WORK TO COMPLETE
Could each entry below be written out exactly, with every picture dropped?

Data extracted from a collection
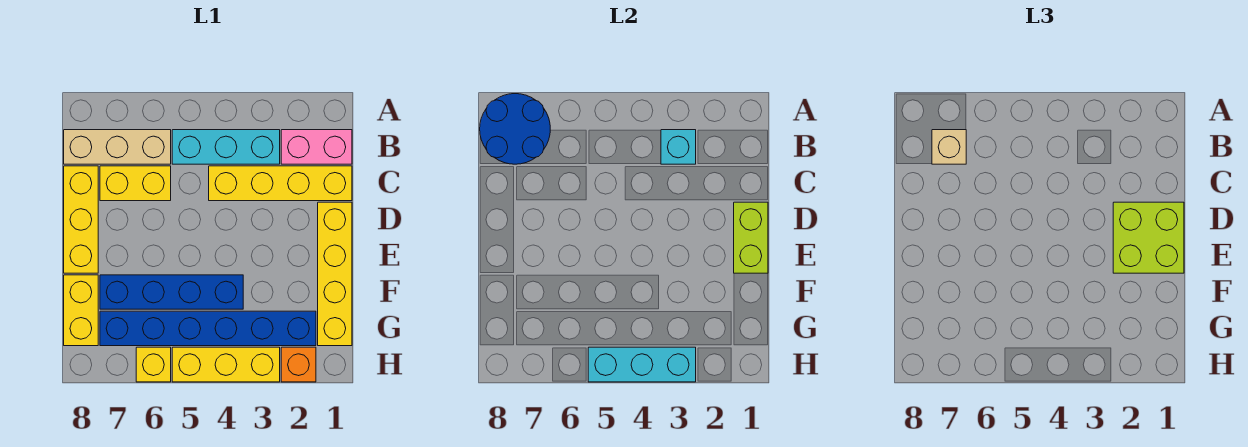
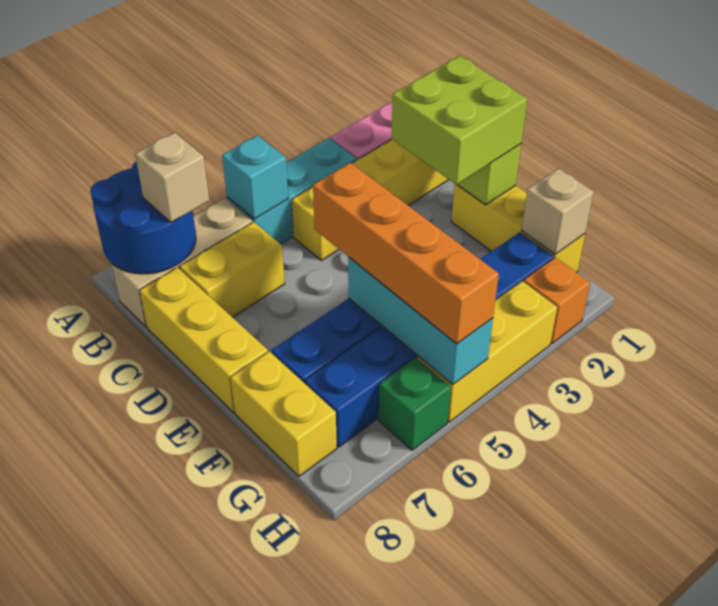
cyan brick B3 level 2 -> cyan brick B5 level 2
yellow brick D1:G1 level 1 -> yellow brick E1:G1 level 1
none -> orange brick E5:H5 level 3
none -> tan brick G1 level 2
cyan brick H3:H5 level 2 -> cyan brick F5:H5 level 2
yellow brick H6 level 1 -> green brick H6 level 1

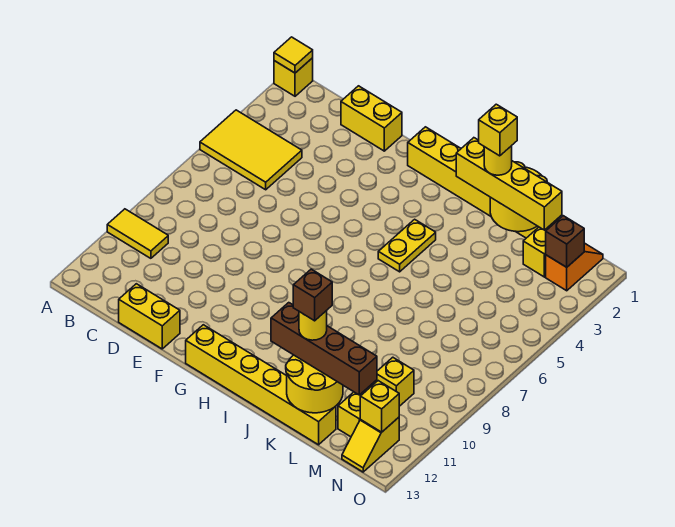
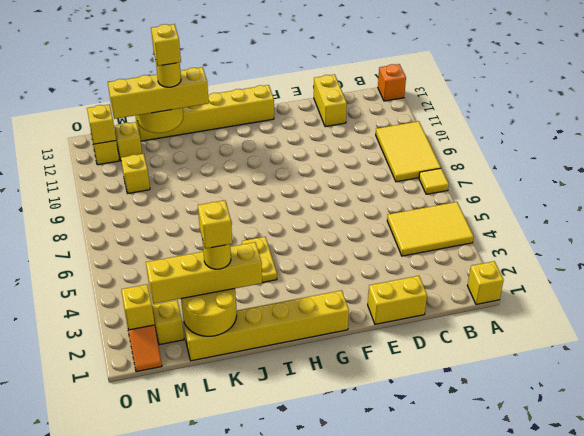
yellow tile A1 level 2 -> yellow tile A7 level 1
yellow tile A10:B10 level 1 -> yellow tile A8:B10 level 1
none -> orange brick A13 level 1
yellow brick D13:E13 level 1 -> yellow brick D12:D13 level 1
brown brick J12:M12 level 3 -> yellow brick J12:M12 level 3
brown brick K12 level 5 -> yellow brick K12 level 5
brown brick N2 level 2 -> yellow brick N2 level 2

SOLUTION TO THE EXERCISE
cyan brick B3 level 2 -> cyan brick B5 level 2
yellow brick D1:G1 level 1 -> yellow brick E1:G1 level 1
none -> orange brick E5:H5 level 3
none -> tan brick G1 level 2
cyan brick H3:H5 level 2 -> cyan brick F5:H5 level 2
yellow brick H6 level 1 -> green brick H6 level 1

yellow tile A1 level 2 -> yellow tile A7 level 1
yellow tile A10:B10 level 1 -> yellow tile A8:B10 level 1
none -> orange brick A13 level 1
yellow brick D13:E13 level 1 -> yellow brick D12:D13 level 1
brown brick J12:M12 level 3 -> yellow brick J12:M12 level 3
brown brick K12 level 5 -> yellow brick K12 level 5
brown brick N2 level 2 -> yellow brick N2 level 2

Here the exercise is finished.